Would you retype the lines from the one that holds "SERVO: SG90 -> MG90S" to the final line of the entries below, both ends included and exactly as written, but without pictures?

*** Input ***

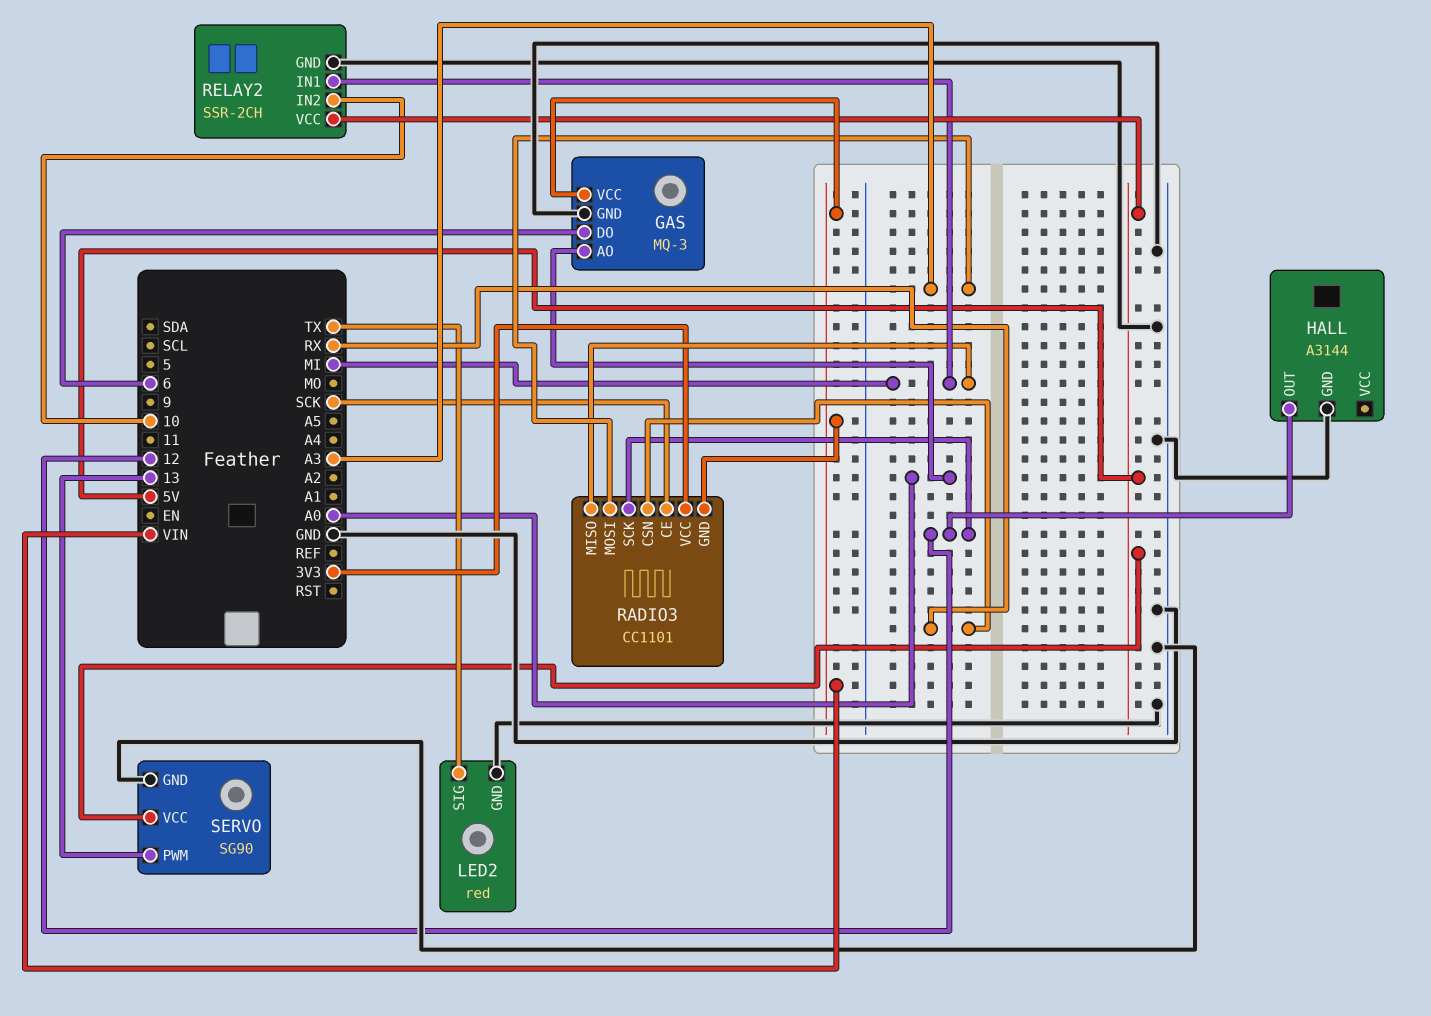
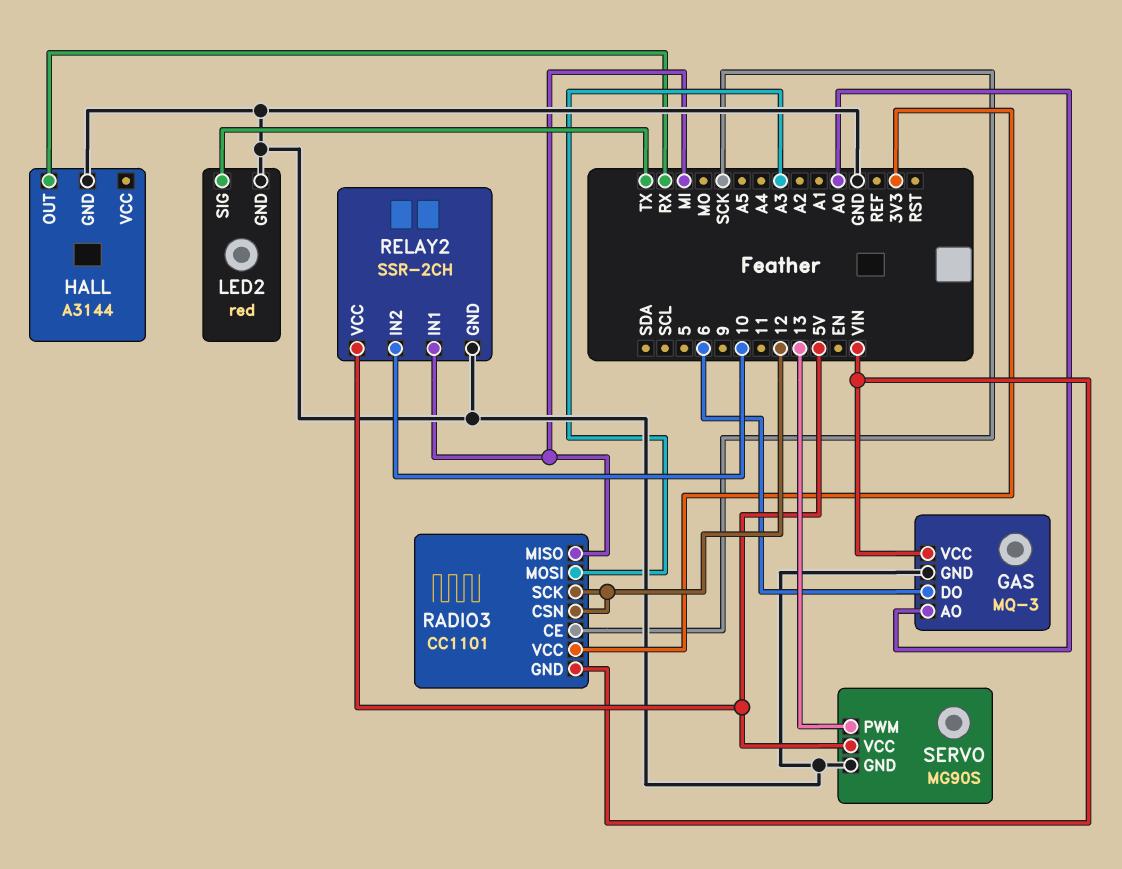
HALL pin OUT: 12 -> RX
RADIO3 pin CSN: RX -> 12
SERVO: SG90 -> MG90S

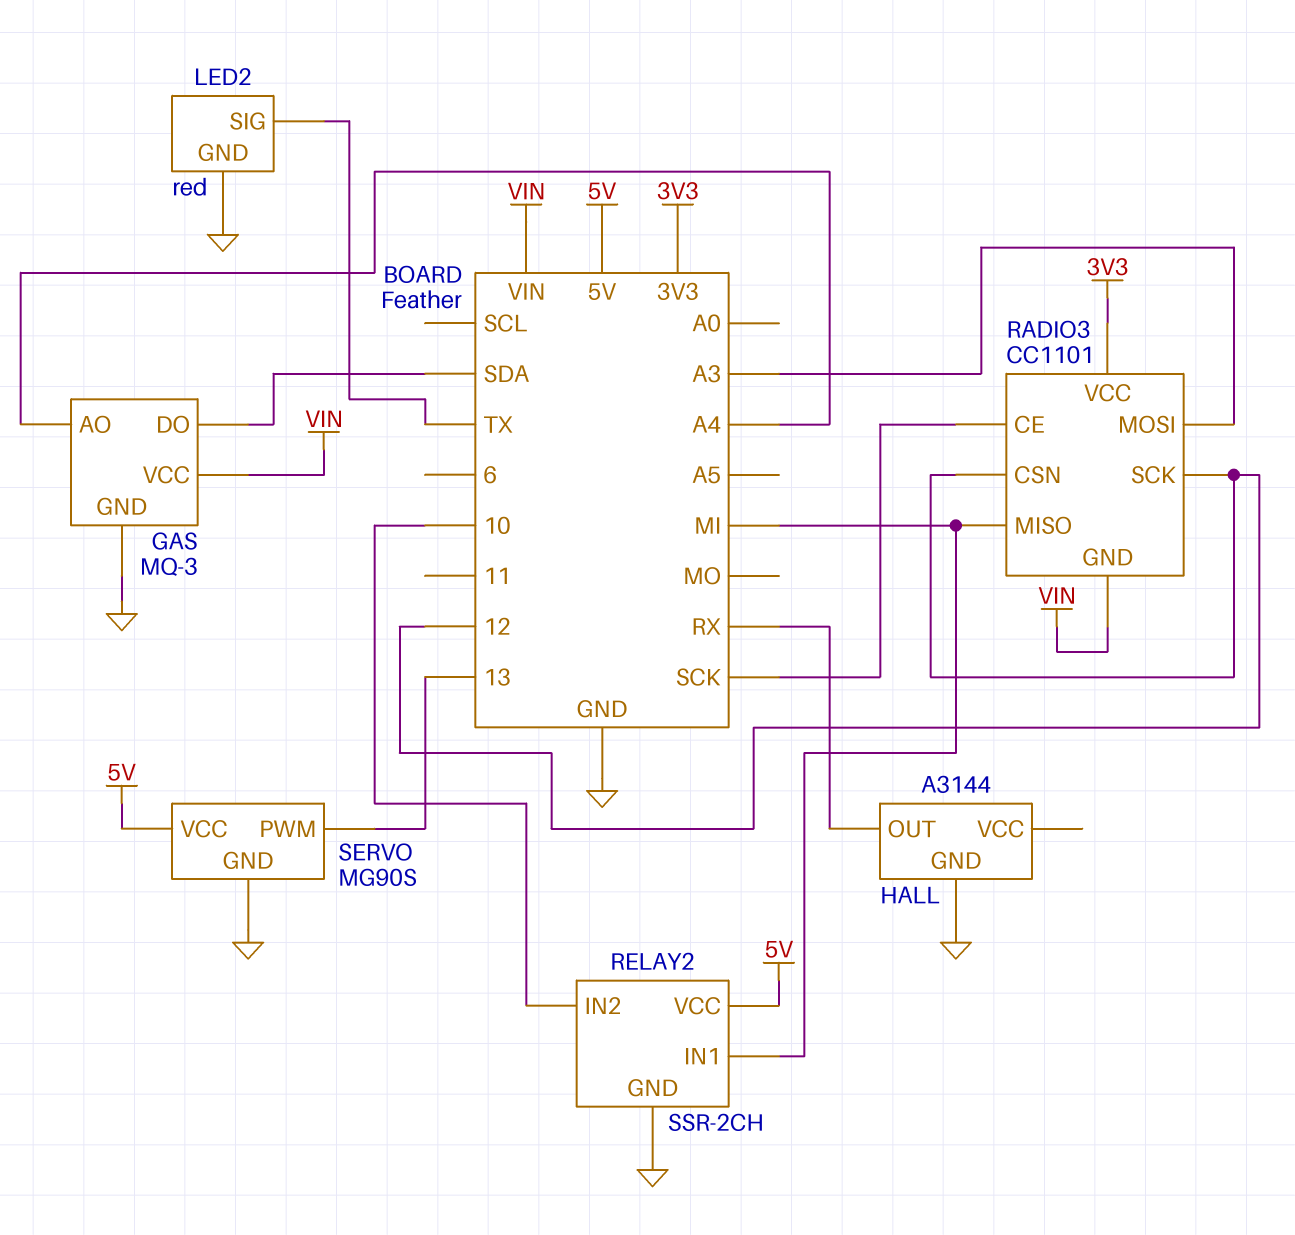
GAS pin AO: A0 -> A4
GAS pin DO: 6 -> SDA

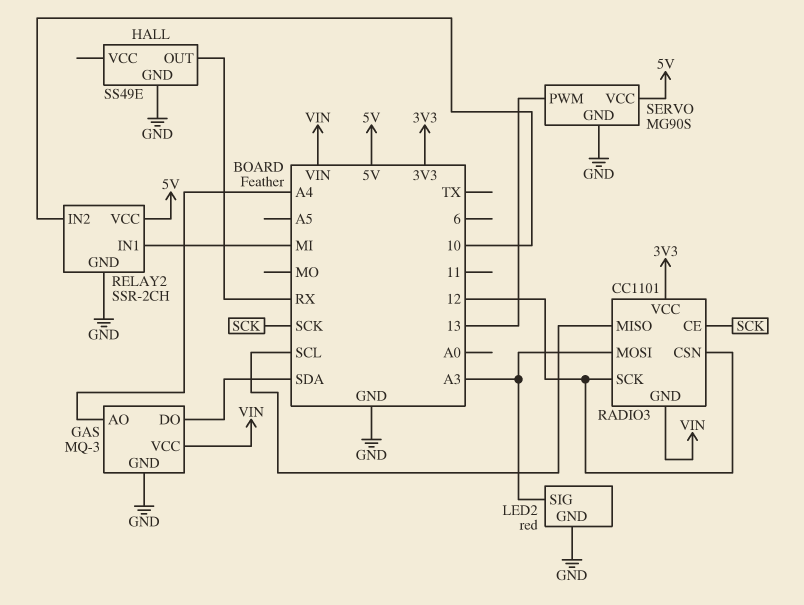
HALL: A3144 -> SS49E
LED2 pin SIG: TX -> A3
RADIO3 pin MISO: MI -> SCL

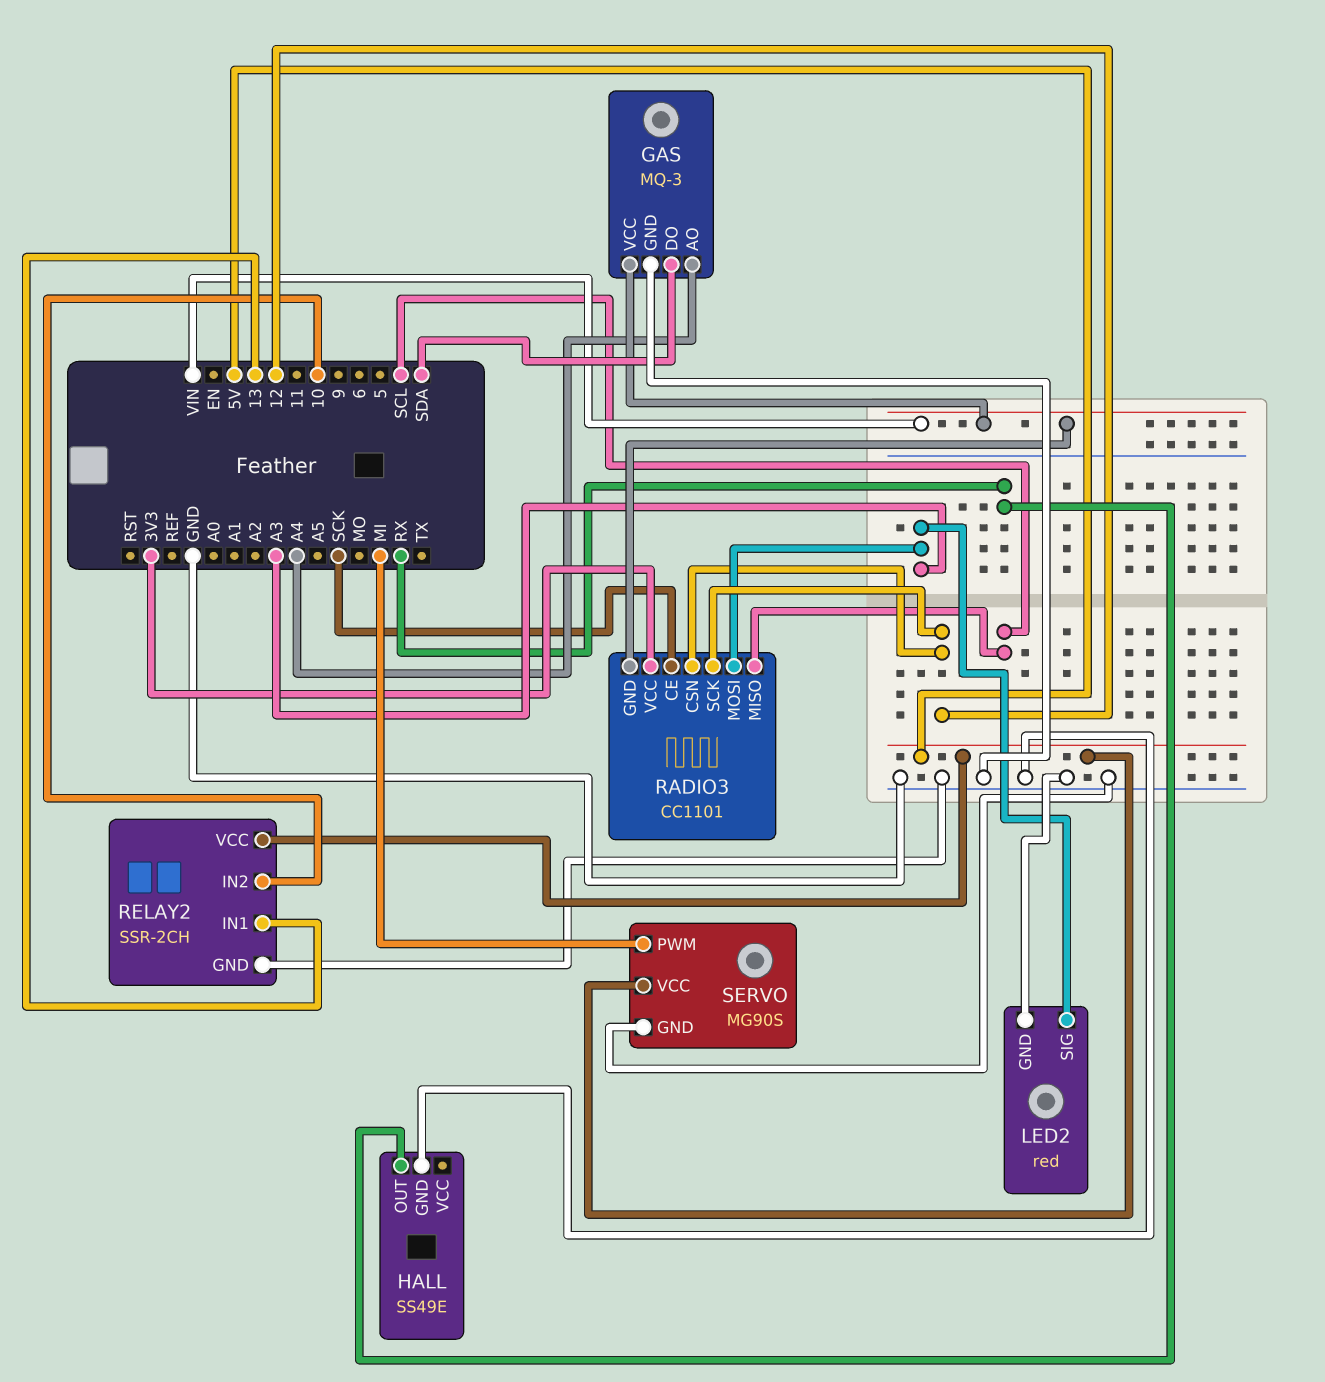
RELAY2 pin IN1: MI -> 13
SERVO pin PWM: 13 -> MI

***

(Solution to this task):
SERVO: SG90 -> MG90S

GAS pin AO: A0 -> A4
GAS pin DO: 6 -> SDA

HALL: A3144 -> SS49E
LED2 pin SIG: TX -> A3
RADIO3 pin MISO: MI -> SCL

RELAY2 pin IN1: MI -> 13
SERVO pin PWM: 13 -> MI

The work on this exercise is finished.